* [ABOUT THIS EXERCISE] Repeat exactly the lines of the entries below from the one with "none -> purple brick E2:F5 level 1" through the one with "none -> purple brick E9 level 2", both ends included, and nothing else.
*** Block opens ***
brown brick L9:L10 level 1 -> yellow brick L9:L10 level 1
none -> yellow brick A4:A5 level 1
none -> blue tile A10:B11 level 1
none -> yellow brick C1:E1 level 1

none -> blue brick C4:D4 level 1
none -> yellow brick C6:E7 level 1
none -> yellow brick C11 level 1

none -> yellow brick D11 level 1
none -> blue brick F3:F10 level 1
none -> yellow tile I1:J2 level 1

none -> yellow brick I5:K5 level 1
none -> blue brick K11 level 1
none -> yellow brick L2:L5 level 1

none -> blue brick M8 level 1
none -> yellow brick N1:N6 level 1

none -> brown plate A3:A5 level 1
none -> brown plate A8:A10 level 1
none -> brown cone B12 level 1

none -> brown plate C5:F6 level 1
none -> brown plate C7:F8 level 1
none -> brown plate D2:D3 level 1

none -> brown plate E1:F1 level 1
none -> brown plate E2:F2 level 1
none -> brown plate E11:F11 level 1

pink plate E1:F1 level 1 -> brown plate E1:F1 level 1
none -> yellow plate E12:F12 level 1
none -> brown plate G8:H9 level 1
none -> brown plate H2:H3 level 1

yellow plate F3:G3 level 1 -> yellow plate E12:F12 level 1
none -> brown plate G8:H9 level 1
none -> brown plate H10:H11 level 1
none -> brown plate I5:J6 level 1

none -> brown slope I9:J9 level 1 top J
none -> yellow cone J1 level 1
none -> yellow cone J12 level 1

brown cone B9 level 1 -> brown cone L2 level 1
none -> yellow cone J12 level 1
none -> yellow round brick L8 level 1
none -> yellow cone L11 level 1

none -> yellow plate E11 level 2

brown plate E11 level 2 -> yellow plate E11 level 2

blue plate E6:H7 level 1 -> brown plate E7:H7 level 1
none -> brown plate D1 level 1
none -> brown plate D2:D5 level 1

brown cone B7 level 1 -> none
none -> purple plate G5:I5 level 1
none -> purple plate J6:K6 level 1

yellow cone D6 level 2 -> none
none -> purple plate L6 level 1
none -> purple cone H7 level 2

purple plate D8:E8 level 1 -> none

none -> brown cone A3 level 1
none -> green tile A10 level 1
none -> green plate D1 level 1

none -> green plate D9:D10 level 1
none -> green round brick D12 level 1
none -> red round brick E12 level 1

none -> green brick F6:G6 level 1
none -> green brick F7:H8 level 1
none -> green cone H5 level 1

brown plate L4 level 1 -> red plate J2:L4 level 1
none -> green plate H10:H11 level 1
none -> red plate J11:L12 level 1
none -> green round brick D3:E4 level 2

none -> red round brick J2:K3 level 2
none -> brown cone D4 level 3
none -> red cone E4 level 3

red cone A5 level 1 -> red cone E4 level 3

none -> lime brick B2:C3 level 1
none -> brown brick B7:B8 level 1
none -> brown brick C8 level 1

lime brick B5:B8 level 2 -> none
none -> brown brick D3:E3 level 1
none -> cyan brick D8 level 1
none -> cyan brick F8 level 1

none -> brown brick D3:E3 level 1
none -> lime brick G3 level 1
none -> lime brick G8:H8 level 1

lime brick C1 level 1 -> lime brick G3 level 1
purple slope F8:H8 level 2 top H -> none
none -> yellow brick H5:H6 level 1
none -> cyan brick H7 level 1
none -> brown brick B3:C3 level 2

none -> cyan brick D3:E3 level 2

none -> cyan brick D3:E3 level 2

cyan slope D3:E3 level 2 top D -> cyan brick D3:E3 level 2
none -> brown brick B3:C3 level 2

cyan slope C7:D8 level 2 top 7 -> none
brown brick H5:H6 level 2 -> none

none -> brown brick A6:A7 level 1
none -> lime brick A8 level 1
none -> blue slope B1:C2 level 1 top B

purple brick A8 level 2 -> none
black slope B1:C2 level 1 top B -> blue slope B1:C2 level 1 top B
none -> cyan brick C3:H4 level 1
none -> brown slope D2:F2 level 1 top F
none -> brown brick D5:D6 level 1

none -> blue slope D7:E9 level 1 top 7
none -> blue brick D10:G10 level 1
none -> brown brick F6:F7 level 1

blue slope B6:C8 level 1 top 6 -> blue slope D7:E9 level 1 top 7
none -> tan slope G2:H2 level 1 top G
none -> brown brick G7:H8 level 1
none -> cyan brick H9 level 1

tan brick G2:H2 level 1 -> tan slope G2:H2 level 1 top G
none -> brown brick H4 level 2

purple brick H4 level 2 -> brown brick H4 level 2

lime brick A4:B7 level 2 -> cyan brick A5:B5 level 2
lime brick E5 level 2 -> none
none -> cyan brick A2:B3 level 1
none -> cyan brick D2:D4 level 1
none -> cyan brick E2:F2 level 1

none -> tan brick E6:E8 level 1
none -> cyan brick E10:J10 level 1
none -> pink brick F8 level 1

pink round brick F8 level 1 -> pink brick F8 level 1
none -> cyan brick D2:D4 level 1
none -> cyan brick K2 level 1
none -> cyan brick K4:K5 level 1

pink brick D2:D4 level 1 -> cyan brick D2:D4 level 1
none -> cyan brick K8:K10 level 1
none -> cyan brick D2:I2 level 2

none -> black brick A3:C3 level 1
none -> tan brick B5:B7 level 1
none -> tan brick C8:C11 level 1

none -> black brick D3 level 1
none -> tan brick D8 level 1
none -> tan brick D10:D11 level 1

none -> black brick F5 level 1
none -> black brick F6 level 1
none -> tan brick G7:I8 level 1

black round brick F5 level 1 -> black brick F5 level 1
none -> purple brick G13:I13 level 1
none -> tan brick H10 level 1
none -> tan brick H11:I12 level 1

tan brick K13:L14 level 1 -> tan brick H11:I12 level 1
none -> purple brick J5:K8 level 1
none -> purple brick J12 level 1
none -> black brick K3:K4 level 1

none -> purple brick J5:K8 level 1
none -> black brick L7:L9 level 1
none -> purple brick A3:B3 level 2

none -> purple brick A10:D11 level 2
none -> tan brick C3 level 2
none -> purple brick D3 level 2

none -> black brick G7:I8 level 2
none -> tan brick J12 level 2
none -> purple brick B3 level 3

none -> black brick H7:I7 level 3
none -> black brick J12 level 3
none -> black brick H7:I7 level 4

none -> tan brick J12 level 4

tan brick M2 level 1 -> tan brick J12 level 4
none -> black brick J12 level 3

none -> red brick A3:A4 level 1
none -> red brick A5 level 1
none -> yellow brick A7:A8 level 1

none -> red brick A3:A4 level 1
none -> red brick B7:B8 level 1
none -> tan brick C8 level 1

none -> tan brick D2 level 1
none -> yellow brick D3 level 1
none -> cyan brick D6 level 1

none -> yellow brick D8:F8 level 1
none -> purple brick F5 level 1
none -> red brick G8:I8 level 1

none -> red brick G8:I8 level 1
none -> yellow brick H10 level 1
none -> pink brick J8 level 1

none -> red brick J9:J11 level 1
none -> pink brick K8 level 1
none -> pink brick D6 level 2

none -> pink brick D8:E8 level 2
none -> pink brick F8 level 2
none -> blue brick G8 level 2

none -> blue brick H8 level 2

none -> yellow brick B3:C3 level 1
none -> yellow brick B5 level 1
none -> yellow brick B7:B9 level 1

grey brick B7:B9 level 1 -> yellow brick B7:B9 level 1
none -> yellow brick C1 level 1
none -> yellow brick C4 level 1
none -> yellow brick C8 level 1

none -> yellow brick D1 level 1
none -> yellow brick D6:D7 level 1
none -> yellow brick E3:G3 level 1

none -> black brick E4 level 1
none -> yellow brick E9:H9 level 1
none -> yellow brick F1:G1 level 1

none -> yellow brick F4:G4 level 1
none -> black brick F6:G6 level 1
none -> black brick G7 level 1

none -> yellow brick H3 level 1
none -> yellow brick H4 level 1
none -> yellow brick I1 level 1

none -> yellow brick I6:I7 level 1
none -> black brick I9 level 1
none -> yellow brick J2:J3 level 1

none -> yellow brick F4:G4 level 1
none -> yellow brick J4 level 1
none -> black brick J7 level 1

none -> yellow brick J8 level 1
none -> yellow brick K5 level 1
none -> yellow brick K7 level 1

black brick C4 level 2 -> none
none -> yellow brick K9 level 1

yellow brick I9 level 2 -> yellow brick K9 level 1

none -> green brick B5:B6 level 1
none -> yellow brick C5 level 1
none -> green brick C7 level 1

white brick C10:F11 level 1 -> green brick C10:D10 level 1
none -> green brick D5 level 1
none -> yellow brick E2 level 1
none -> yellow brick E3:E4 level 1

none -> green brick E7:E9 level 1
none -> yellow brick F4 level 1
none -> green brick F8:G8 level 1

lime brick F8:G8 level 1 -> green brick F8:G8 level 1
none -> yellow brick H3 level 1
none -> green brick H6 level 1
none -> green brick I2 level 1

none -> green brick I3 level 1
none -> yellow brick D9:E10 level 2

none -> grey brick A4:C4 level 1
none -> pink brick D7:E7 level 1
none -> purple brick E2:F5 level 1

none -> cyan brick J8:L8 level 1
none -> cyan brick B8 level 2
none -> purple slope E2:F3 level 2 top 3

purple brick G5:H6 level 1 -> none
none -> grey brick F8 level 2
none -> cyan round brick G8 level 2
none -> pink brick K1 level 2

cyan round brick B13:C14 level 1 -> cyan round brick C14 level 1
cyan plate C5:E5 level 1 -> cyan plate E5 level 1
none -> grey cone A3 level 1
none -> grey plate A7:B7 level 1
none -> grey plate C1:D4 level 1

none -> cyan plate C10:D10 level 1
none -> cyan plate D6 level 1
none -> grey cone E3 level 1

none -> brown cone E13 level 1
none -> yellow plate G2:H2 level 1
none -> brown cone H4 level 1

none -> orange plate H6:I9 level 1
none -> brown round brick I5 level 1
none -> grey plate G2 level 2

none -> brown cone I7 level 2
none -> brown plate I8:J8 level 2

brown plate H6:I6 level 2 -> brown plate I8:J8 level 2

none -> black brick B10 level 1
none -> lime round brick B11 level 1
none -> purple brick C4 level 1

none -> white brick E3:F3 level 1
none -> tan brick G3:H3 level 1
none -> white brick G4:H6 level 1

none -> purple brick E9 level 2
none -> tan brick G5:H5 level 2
*** Block closes ***
* [COMPLETED TASK]
none -> purple brick E2:F5 level 1

none -> cyan brick J8:L8 level 1
none -> cyan brick B8 level 2
none -> purple slope E2:F3 level 2 top 3

purple brick G5:H6 level 1 -> none
none -> grey brick F8 level 2
none -> cyan round brick G8 level 2
none -> pink brick K1 level 2

cyan round brick B13:C14 level 1 -> cyan round brick C14 level 1
cyan plate C5:E5 level 1 -> cyan plate E5 level 1
none -> grey cone A3 level 1
none -> grey plate A7:B7 level 1
none -> grey plate C1:D4 level 1

none -> cyan plate C10:D10 level 1
none -> cyan plate D6 level 1
none -> grey cone E3 level 1

none -> brown cone E13 level 1
none -> yellow plate G2:H2 level 1
none -> brown cone H4 level 1

none -> orange plate H6:I9 level 1
none -> brown round brick I5 level 1
none -> grey plate G2 level 2

none -> brown cone I7 level 2
none -> brown plate I8:J8 level 2

brown plate H6:I6 level 2 -> brown plate I8:J8 level 2

none -> black brick B10 level 1
none -> lime round brick B11 level 1
none -> purple brick C4 level 1

none -> white brick E3:F3 level 1
none -> tan brick G3:H3 level 1
none -> white brick G4:H6 level 1

none -> purple brick E9 level 2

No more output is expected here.